The task
Exclude images; transcribe the rest of the data exactly.

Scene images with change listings
+---+
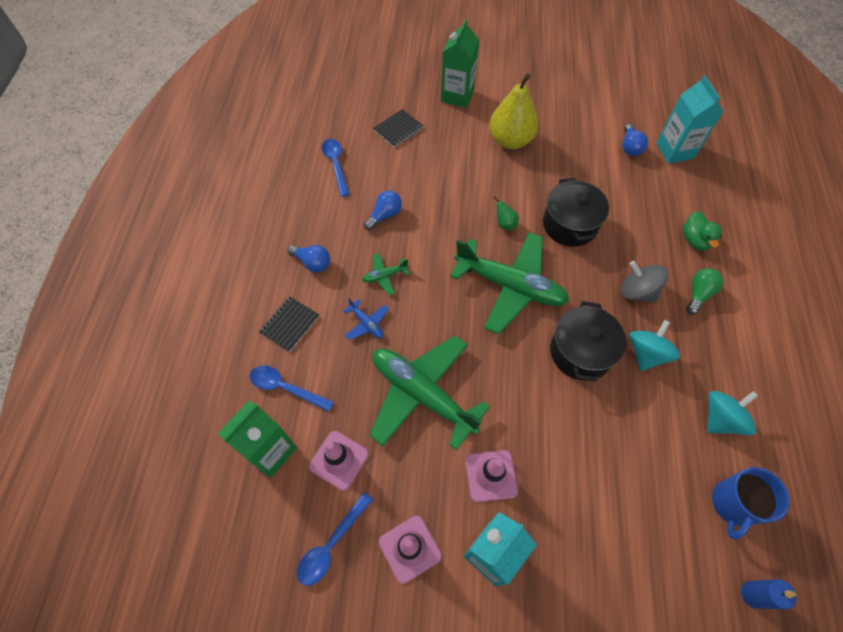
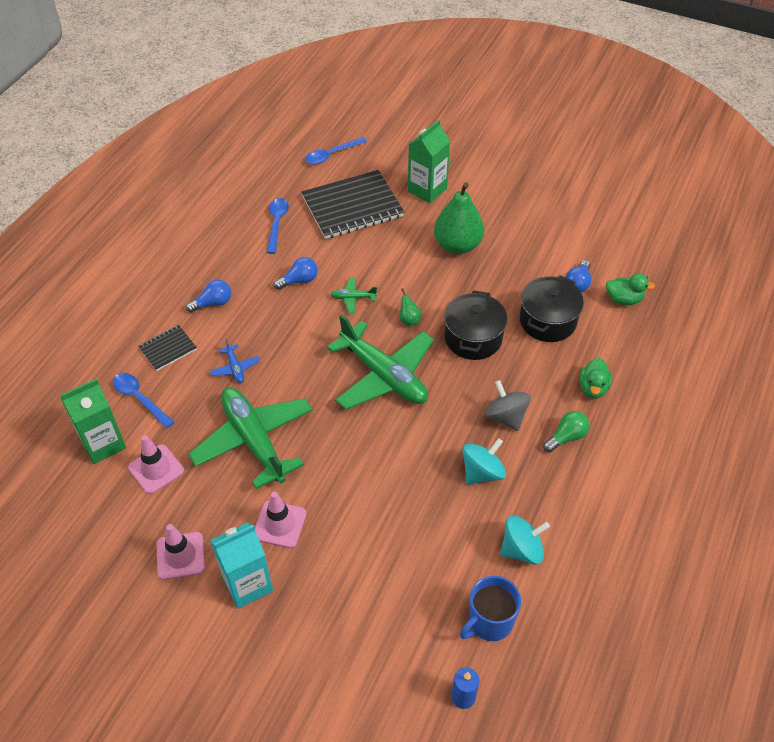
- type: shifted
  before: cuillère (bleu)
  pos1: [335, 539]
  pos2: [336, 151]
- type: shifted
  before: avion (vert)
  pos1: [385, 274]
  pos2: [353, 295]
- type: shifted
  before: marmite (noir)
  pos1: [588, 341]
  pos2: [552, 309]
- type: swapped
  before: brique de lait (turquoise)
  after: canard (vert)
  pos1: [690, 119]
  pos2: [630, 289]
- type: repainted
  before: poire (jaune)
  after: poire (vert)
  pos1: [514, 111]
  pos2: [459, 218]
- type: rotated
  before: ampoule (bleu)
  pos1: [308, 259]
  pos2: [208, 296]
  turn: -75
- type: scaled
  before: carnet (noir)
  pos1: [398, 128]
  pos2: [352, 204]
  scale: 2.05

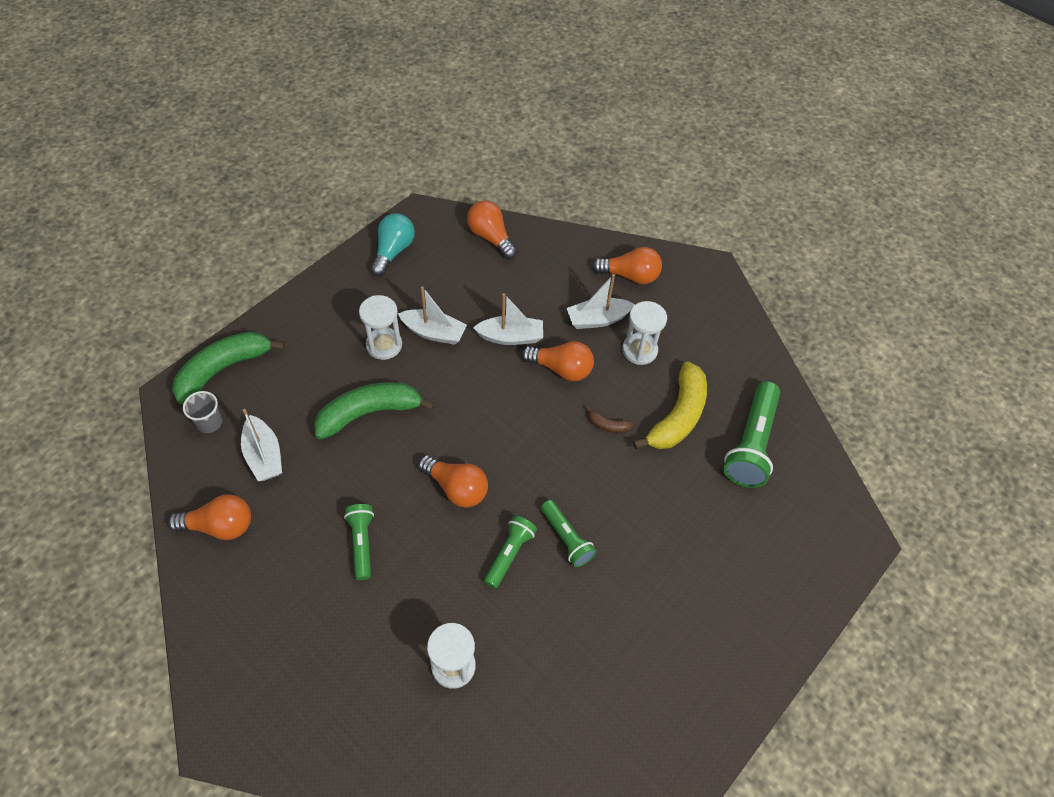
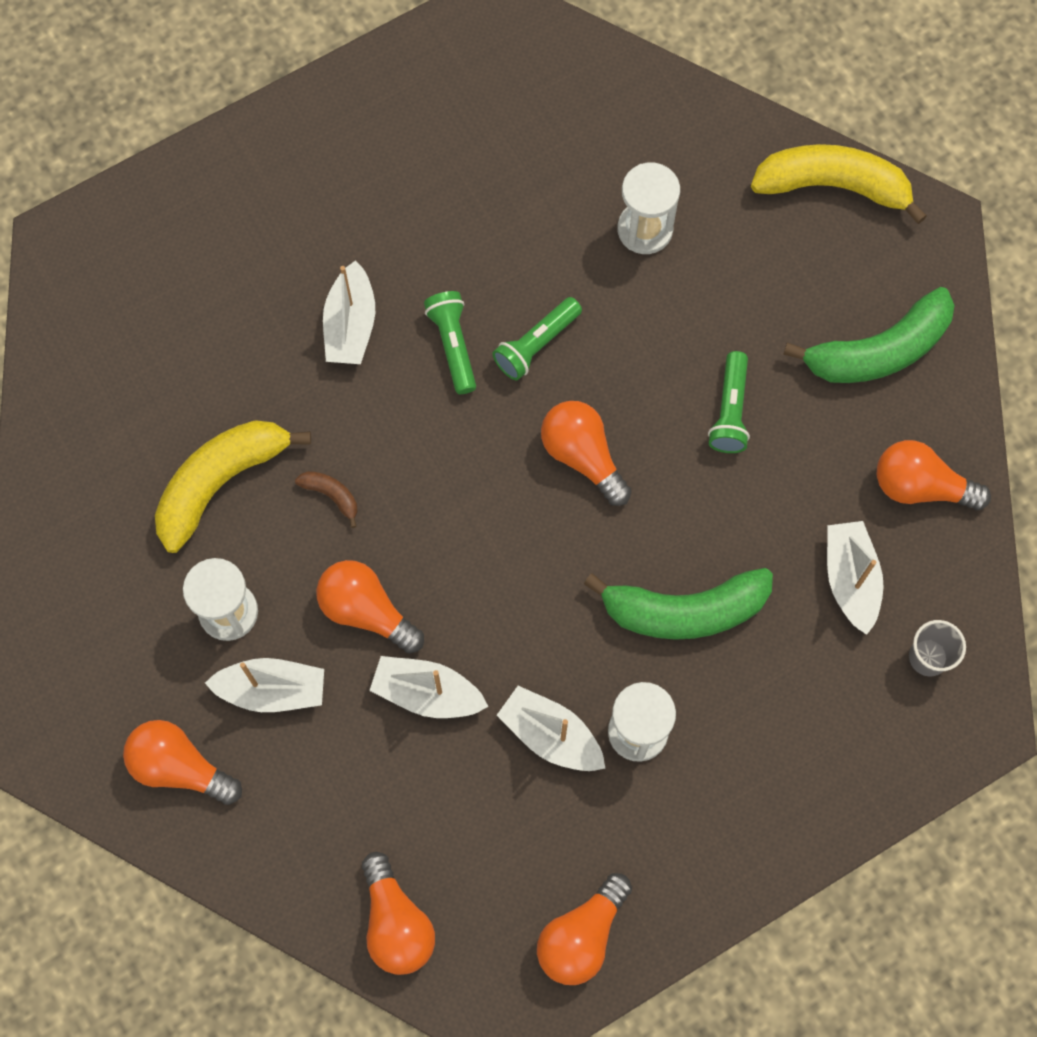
- type: gone
  before: lampe de poche (vert)
  pos1: [751, 434]
- type: new
  after: bateau (blanc)
  pos2: [349, 312]
- type: new
  after: banane (jaune)
  pos2: [839, 184]
- type: shifted
  before: banane (vert)
  pos1: [228, 368]
  pos2: [869, 335]
- type: repainted
  before: ampoule (turquoise)
  after: ampoule (orange)
  pos1: [393, 244]
  pos2: [584, 929]

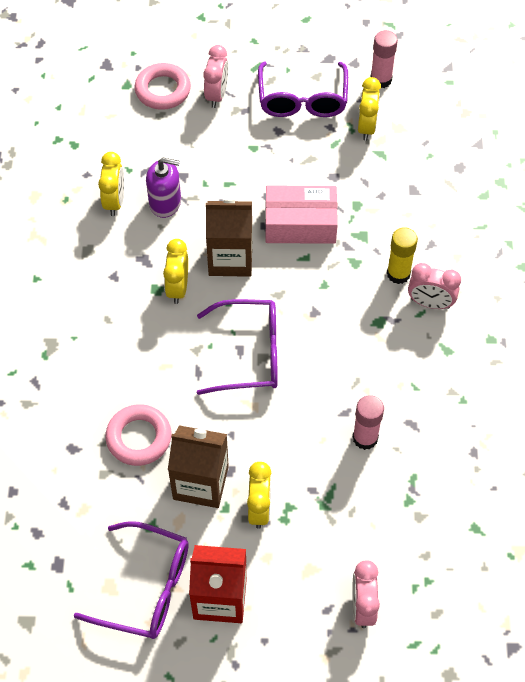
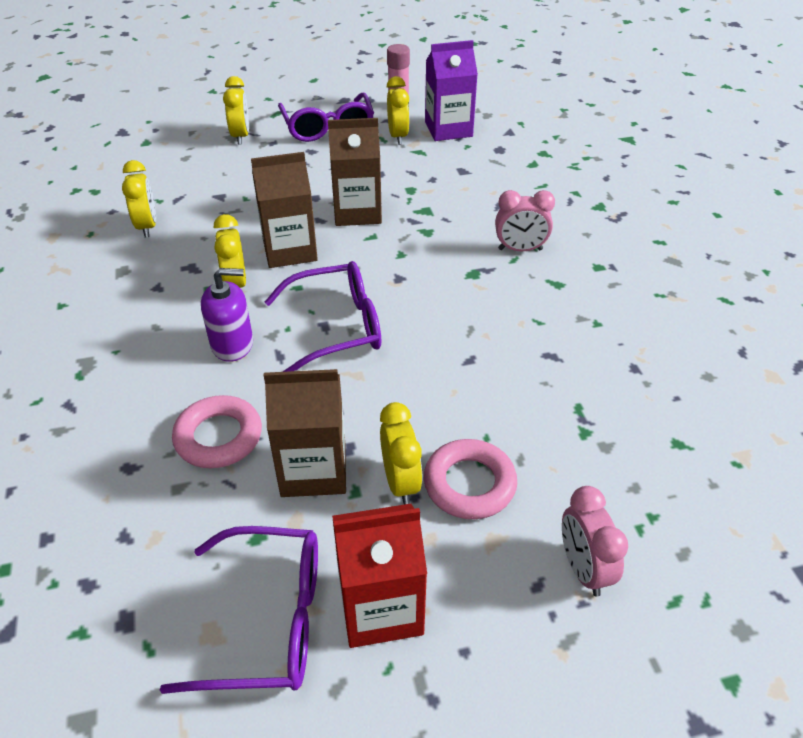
- type: gone
  before: bâton de colle (rose)
  pos1: [368, 422]
- type: gone
  before: bâton de colle (jaune)
  pos1: [402, 255]
- type: new
  after: brique de lait (violet)
  pos2: [451, 90]
- type: shifted
  before: anneau (rose)
  pos1: [163, 86]
  pos2: [470, 479]
- type: shifted
  before: distributeur de savon (violet)
  pos1: [163, 188]
  pos2: [227, 315]
- type: swapped
  before: boîte (rose)
  after: brique de lait (marron)
  pos1: [301, 214]
  pos2: [355, 172]
- type: repainted
  before: réveil (rose)
  after: réveil (jaune)
  pos1: [215, 76]
  pos2: [236, 110]

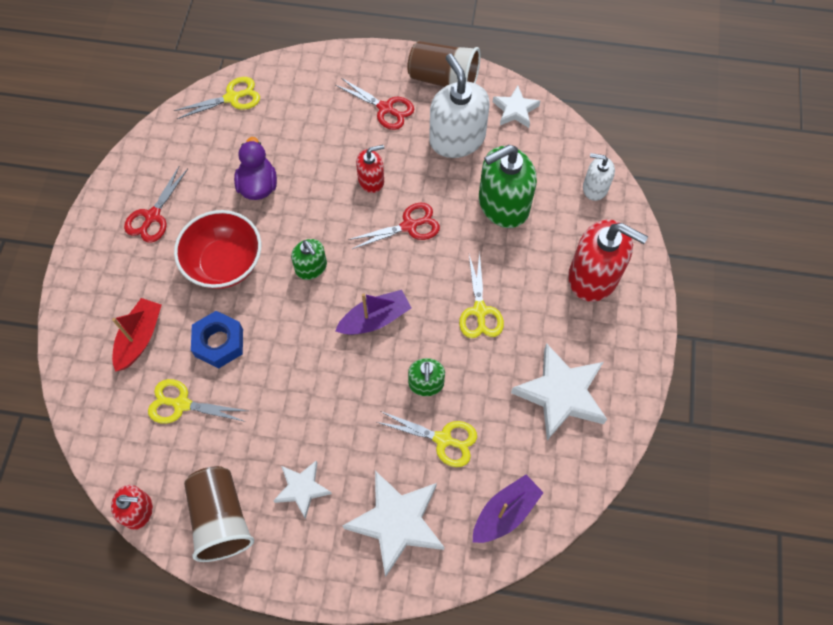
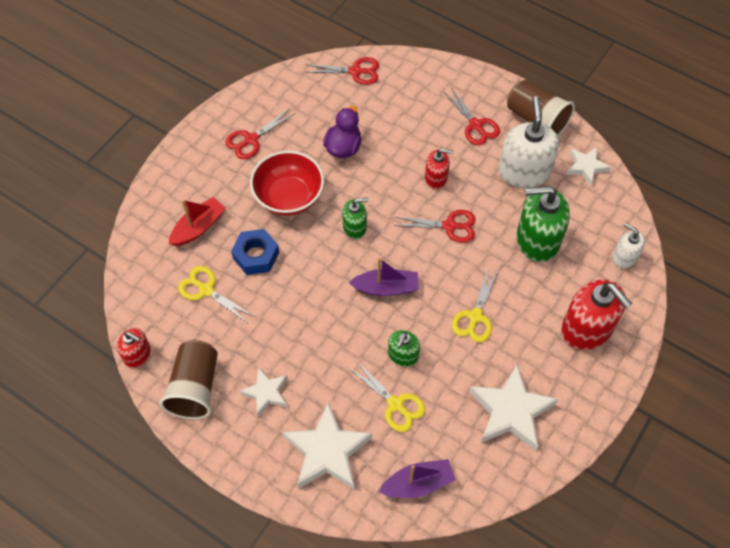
- type: repainted
  before: ciseaux (jaune)
  after: ciseaux (rouge)
  pos1: [217, 98]
  pos2: [342, 71]
- type: rotated
  before: distributeur de savon (vert)
  pos1: [309, 259]
  pos2: [355, 218]
  turn: -90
+---+
Your response
- type: shifted
  before: cuillère (bleu)
  pos1: [335, 539]
  pos2: [336, 151]
- type: shifted
  before: avion (vert)
  pos1: [385, 274]
  pos2: [353, 295]
- type: shifted
  before: marmite (noir)
  pos1: [588, 341]
  pos2: [552, 309]
- type: swapped
  before: brique de lait (turquoise)
  after: canard (vert)
  pos1: [690, 119]
  pos2: [630, 289]
- type: repainted
  before: poire (jaune)
  after: poire (vert)
  pos1: [514, 111]
  pos2: [459, 218]
- type: rotated
  before: ampoule (bleu)
  pos1: [308, 259]
  pos2: [208, 296]
  turn: -75
- type: scaled
  before: carnet (noir)
  pos1: [398, 128]
  pos2: [352, 204]
  scale: 2.05

- type: gone
  before: lampe de poche (vert)
  pos1: [751, 434]
- type: new
  after: bateau (blanc)
  pos2: [349, 312]
- type: new
  after: banane (jaune)
  pos2: [839, 184]
- type: shifted
  before: banane (vert)
  pos1: [228, 368]
  pos2: [869, 335]
- type: repainted
  before: ampoule (turquoise)
  after: ampoule (orange)
  pos1: [393, 244]
  pos2: [584, 929]

- type: gone
  before: bâton de colle (rose)
  pos1: [368, 422]
- type: gone
  before: bâton de colle (jaune)
  pos1: [402, 255]
- type: new
  after: brique de lait (violet)
  pos2: [451, 90]
- type: shifted
  before: anneau (rose)
  pos1: [163, 86]
  pos2: [470, 479]
- type: shifted
  before: distributeur de savon (violet)
  pos1: [163, 188]
  pos2: [227, 315]
- type: swapped
  before: boîte (rose)
  after: brique de lait (marron)
  pos1: [301, 214]
  pos2: [355, 172]
- type: repainted
  before: réveil (rose)
  after: réveil (jaune)
  pos1: [215, 76]
  pos2: [236, 110]

- type: repainted
  before: ciseaux (jaune)
  after: ciseaux (rouge)
  pos1: [217, 98]
  pos2: [342, 71]
- type: rotated
  before: distributeur de savon (vert)
  pos1: [309, 259]
  pos2: [355, 218]
  turn: -90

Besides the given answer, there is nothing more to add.